▶ WHAT THE EXERCISE ASKS
What you give must be the lines from the one containing "[(361,443),(354,428),(340,435),(347,448),(361,443)]" through the last line of the listing below, exactly, with nothing else and no pictures.

▶ PROVIDED MATERIAL
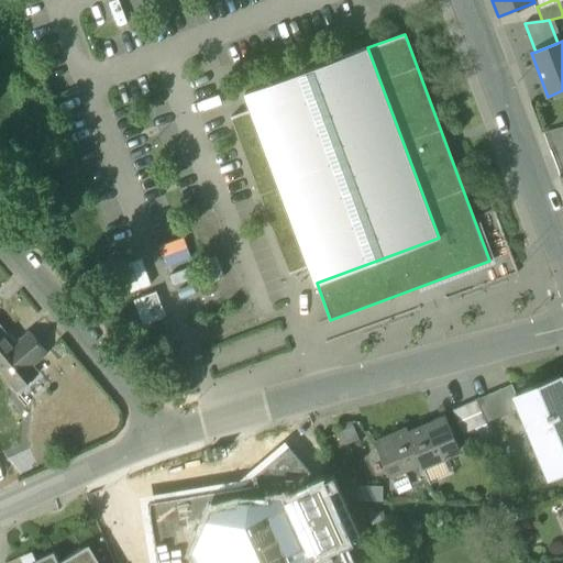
[(310,266),(317,283),(439,238),(367,47),(245,94),(251,110),(310,266)]
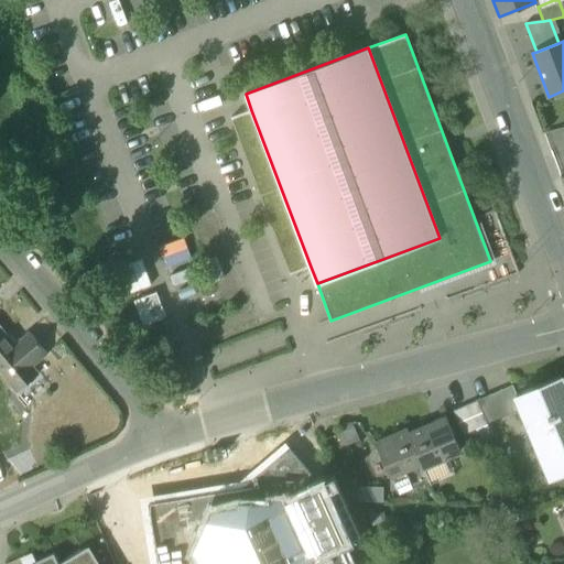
[(291,274),(311,267),(251,110),(231,118),(291,274)]
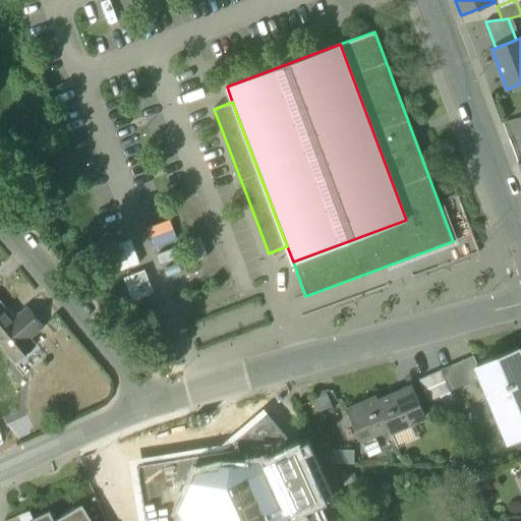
[(17,360),(18,362),(27,355),(25,353),(36,345),(30,339),(43,328),(26,308),(13,319),(0,302),(0,342),(16,361),(17,360)]
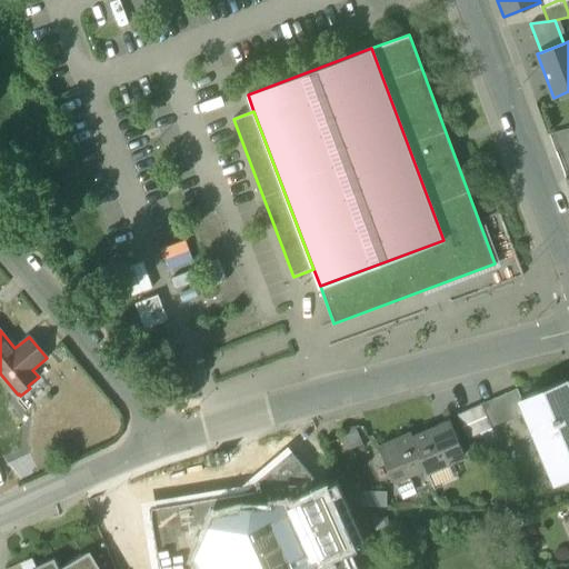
[(527,412),(556,482),(568,476),(568,387),(566,379),(521,398),(520,398),(527,412)]
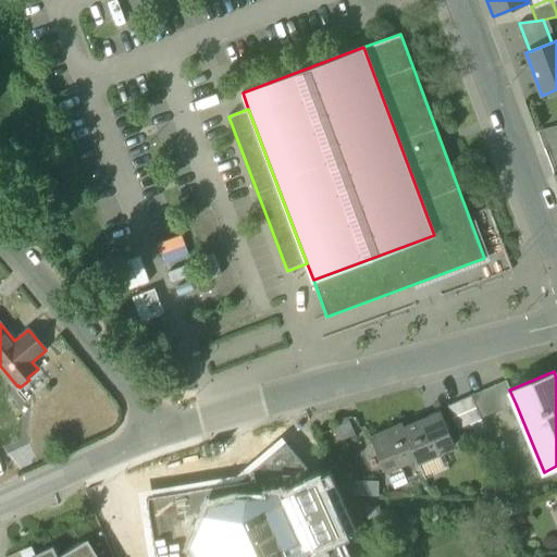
[(471,396),(481,418),(516,404),(509,390),(510,390),(506,381),(471,396)]
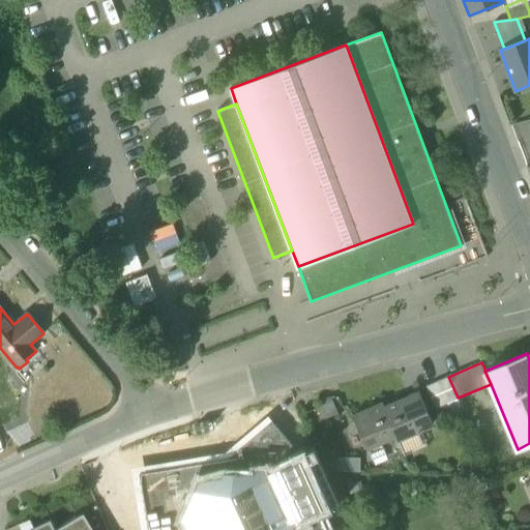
[(458,398),(448,377),(427,386),(436,409),(447,404),(452,415),(463,411),(458,398)]
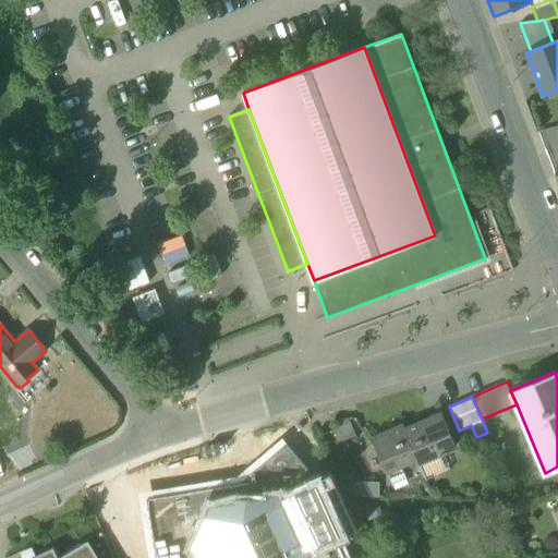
[(441,413),(404,428),(416,457),(417,461),(443,450),(456,445),(441,413)]
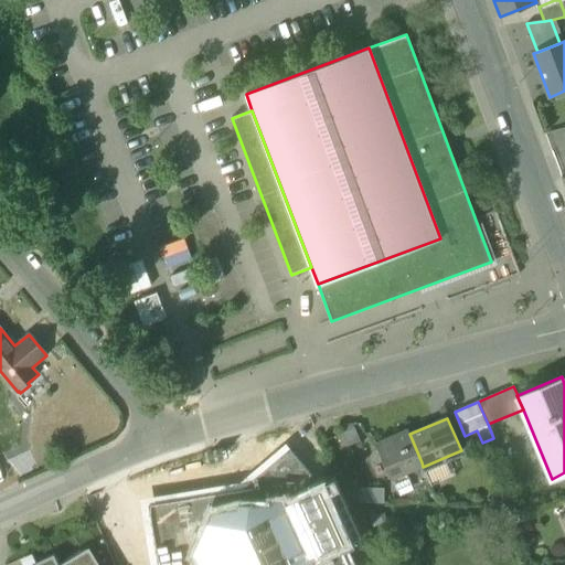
[(361,443),(354,428),(340,435),(347,448),(361,443)]
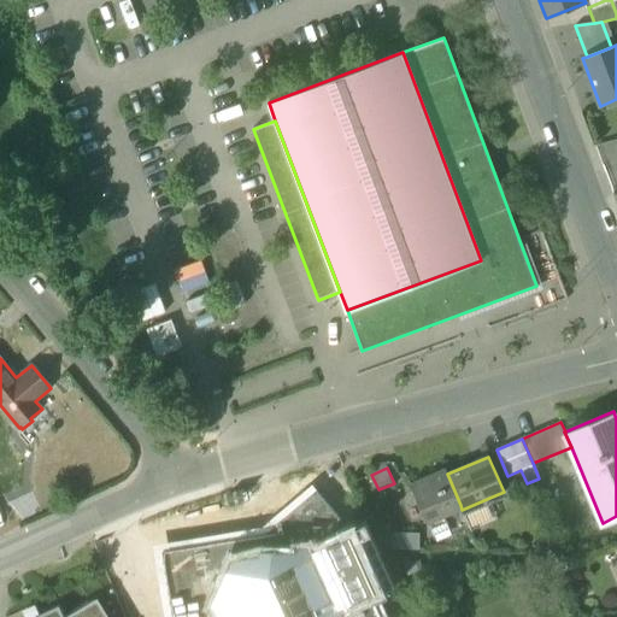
[(441,512),(460,505),(447,474),(445,470),(411,485),(425,519),(441,512)]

▶ YOUR RESPONSE
[(361,443),(354,428),(340,435),(347,448),(361,443)]
[(441,512),(460,505),(447,474),(445,470),(411,485),(425,519),(441,512)]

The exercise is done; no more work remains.